■ Work instruction
Could you copy, exactly as written, every line from the first line of the records through the one containing "red brick B5:B6"?

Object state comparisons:
########
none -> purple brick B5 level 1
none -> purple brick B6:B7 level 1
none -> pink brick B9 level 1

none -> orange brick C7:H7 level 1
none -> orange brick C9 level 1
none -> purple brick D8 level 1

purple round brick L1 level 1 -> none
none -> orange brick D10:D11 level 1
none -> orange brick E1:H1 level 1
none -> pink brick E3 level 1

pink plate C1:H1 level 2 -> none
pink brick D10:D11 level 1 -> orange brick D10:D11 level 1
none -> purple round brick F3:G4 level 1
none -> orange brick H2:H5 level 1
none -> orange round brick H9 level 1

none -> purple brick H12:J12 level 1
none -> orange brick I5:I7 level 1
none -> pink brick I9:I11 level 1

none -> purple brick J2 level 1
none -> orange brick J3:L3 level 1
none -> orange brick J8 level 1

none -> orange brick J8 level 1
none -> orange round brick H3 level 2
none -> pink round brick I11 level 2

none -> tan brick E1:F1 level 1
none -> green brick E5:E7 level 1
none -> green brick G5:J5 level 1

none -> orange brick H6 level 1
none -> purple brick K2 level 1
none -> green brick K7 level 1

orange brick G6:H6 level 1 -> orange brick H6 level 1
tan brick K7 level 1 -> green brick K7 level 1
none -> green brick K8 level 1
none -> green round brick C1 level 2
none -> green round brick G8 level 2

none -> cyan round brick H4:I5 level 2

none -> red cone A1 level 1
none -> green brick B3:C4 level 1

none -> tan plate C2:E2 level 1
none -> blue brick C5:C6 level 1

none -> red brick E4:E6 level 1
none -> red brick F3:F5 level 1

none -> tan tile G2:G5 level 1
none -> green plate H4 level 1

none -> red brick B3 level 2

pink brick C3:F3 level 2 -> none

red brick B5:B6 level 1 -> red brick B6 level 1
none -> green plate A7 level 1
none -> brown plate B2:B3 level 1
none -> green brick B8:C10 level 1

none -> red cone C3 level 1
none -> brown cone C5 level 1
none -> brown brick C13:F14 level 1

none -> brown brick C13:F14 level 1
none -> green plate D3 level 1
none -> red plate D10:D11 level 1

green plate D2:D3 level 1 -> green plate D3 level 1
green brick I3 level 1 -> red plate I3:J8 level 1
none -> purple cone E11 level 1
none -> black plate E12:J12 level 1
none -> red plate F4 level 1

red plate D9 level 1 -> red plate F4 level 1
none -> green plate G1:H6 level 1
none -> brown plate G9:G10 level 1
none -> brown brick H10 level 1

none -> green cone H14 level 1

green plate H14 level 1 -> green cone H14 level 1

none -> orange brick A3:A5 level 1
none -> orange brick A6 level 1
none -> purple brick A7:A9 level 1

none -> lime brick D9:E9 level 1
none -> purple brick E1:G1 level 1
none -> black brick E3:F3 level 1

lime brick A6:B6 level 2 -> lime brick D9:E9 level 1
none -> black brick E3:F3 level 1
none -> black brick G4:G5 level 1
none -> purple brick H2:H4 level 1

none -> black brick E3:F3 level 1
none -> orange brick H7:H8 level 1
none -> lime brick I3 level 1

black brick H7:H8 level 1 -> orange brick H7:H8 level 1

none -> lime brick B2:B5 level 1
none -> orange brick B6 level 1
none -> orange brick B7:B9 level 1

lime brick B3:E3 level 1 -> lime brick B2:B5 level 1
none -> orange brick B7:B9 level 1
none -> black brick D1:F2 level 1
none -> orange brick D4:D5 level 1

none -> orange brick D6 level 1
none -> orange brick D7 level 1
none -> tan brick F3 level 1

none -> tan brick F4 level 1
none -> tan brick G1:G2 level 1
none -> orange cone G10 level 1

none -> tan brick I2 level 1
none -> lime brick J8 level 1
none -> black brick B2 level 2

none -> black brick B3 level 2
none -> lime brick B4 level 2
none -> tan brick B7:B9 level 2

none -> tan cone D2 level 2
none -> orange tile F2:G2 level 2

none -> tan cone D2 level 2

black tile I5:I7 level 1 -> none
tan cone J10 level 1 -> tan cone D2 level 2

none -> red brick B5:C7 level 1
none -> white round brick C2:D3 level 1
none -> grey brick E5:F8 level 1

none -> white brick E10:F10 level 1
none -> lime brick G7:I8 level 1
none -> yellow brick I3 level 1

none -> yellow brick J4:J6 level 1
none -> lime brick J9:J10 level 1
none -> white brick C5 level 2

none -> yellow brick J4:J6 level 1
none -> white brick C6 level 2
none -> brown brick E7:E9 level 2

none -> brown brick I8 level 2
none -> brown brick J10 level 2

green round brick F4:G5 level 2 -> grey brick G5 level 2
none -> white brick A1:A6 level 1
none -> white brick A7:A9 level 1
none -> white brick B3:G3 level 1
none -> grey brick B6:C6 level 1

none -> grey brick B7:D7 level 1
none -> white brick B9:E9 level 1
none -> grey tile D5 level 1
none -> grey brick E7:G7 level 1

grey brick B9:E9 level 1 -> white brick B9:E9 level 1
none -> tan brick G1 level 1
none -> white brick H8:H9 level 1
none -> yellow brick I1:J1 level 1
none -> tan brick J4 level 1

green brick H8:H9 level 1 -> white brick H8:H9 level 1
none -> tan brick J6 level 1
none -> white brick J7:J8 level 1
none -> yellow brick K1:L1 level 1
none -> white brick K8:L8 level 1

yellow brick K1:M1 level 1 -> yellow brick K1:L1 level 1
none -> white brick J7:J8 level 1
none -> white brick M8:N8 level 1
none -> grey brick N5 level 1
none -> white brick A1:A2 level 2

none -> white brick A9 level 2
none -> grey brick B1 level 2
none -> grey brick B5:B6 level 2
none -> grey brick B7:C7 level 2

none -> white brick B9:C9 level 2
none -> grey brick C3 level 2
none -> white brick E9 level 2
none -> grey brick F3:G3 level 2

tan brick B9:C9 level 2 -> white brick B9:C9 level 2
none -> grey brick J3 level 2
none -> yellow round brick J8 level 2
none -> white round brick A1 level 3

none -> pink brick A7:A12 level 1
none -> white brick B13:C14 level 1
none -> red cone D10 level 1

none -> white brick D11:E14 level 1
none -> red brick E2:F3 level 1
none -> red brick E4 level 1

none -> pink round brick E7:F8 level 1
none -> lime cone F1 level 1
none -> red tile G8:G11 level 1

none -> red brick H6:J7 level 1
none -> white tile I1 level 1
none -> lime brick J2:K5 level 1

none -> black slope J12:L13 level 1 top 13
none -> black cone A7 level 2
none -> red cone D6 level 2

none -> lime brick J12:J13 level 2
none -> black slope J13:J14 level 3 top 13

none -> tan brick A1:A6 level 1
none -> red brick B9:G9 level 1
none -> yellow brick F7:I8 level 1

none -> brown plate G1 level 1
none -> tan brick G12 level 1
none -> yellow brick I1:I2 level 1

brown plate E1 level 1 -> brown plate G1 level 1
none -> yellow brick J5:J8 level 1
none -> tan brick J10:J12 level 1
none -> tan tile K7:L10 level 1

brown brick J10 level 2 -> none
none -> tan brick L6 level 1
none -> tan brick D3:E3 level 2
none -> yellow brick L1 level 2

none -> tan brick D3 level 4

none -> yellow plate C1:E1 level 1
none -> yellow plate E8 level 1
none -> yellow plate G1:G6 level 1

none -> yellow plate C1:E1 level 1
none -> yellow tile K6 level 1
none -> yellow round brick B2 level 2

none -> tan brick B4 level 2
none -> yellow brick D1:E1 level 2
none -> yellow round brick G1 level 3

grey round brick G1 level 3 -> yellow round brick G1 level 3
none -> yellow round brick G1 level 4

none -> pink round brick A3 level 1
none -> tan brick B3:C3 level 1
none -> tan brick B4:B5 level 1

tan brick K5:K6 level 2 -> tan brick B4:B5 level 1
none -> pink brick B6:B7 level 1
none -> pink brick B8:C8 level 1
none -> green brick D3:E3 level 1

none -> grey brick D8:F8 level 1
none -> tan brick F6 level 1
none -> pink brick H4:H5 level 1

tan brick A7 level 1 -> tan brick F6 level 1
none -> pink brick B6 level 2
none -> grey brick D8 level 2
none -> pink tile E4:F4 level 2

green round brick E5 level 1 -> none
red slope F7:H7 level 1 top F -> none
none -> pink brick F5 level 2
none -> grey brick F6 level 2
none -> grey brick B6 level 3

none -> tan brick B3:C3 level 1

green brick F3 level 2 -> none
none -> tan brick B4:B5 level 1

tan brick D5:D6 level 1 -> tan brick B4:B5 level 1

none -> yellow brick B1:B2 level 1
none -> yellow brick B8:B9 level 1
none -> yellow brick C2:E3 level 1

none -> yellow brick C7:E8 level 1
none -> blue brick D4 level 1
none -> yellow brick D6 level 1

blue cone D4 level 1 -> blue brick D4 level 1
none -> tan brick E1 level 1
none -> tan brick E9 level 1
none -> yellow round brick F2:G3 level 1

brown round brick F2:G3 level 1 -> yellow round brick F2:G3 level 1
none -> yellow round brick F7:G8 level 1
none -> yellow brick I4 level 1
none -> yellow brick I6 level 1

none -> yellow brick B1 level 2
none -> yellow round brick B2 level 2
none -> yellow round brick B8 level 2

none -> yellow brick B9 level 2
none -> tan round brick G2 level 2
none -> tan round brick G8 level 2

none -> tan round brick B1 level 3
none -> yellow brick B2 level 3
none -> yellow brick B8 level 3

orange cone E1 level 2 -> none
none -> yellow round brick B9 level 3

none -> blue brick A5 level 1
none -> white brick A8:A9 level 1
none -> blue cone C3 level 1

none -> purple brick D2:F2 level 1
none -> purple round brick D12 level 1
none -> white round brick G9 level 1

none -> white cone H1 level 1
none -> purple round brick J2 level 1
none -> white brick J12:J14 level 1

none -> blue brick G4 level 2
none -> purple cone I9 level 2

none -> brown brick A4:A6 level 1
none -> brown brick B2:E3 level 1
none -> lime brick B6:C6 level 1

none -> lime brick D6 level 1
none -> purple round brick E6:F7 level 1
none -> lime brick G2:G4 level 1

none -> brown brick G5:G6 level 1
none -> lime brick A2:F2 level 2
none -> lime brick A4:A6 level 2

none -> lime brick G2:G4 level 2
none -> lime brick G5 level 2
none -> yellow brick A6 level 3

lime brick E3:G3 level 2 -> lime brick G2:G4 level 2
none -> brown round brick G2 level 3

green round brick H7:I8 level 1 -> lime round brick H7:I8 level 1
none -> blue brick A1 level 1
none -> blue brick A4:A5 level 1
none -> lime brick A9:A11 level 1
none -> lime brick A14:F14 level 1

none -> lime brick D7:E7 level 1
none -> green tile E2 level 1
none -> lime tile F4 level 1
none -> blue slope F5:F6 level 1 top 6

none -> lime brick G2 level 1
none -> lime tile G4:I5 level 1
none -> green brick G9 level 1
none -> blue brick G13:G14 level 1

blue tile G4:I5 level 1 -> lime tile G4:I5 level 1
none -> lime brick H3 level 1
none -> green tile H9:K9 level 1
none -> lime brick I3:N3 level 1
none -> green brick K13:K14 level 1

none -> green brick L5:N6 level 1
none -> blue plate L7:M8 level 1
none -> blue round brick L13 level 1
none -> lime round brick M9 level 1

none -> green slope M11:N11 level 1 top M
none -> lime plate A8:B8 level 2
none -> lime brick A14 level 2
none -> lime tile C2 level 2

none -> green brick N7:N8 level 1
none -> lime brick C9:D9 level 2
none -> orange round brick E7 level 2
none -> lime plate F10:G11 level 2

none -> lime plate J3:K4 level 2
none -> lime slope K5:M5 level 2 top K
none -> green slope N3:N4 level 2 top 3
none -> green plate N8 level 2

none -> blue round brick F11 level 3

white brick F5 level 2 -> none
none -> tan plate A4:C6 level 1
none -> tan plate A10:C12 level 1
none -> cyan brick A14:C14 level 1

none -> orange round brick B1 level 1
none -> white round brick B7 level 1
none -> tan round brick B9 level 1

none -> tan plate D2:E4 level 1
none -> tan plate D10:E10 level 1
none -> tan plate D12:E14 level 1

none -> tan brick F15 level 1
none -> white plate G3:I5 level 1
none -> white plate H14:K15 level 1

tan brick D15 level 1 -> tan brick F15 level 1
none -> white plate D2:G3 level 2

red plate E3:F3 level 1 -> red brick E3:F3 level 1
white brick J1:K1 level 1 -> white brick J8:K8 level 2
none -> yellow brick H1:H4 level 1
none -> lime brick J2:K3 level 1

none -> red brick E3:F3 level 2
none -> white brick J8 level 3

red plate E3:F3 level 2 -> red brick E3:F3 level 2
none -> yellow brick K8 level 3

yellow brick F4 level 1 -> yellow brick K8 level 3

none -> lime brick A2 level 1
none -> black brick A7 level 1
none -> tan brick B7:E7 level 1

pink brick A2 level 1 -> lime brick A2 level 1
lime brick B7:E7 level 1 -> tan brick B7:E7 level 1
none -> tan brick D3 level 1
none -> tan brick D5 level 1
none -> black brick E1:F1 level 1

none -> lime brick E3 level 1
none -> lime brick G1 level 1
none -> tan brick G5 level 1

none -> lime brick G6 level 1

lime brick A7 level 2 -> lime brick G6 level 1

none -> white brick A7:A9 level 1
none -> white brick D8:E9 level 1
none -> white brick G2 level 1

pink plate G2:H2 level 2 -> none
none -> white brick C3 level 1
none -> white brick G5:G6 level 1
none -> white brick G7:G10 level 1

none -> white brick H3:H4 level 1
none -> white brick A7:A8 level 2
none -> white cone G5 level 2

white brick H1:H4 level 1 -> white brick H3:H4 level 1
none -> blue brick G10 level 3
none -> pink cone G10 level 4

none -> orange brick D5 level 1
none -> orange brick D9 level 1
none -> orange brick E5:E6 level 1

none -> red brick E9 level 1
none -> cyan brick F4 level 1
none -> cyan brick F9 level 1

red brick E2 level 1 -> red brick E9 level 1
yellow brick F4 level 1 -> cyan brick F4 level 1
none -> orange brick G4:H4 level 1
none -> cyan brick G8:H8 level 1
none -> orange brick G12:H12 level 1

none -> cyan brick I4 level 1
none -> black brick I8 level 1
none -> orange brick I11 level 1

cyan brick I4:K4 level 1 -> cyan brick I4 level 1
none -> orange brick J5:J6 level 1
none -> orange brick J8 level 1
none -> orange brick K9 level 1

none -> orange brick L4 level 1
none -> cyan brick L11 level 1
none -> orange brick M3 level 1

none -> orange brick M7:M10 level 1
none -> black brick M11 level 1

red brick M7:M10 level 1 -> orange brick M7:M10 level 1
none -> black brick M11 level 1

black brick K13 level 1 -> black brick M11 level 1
########
■ Result of this exercise
none -> purple brick B5 level 1
none -> purple brick B6:B7 level 1
none -> pink brick B9 level 1

none -> orange brick C7:H7 level 1
none -> orange brick C9 level 1
none -> purple brick D8 level 1

purple round brick L1 level 1 -> none
none -> orange brick D10:D11 level 1
none -> orange brick E1:H1 level 1
none -> pink brick E3 level 1

pink plate C1:H1 level 2 -> none
pink brick D10:D11 level 1 -> orange brick D10:D11 level 1
none -> purple round brick F3:G4 level 1
none -> orange brick H2:H5 level 1
none -> orange round brick H9 level 1

none -> purple brick H12:J12 level 1
none -> orange brick I5:I7 level 1
none -> pink brick I9:I11 level 1

none -> purple brick J2 level 1
none -> orange brick J3:L3 level 1
none -> orange brick J8 level 1

none -> orange brick J8 level 1
none -> orange round brick H3 level 2
none -> pink round brick I11 level 2

none -> tan brick E1:F1 level 1
none -> green brick E5:E7 level 1
none -> green brick G5:J5 level 1

none -> orange brick H6 level 1
none -> purple brick K2 level 1
none -> green brick K7 level 1

orange brick G6:H6 level 1 -> orange brick H6 level 1
tan brick K7 level 1 -> green brick K7 level 1
none -> green brick K8 level 1
none -> green round brick C1 level 2
none -> green round brick G8 level 2

none -> cyan round brick H4:I5 level 2

none -> red cone A1 level 1
none -> green brick B3:C4 level 1

none -> tan plate C2:E2 level 1
none -> blue brick C5:C6 level 1

none -> red brick E4:E6 level 1
none -> red brick F3:F5 level 1

none -> tan tile G2:G5 level 1
none -> green plate H4 level 1

none -> red brick B3 level 2

pink brick C3:F3 level 2 -> none

red brick B5:B6 level 1 -> red brick B6 level 1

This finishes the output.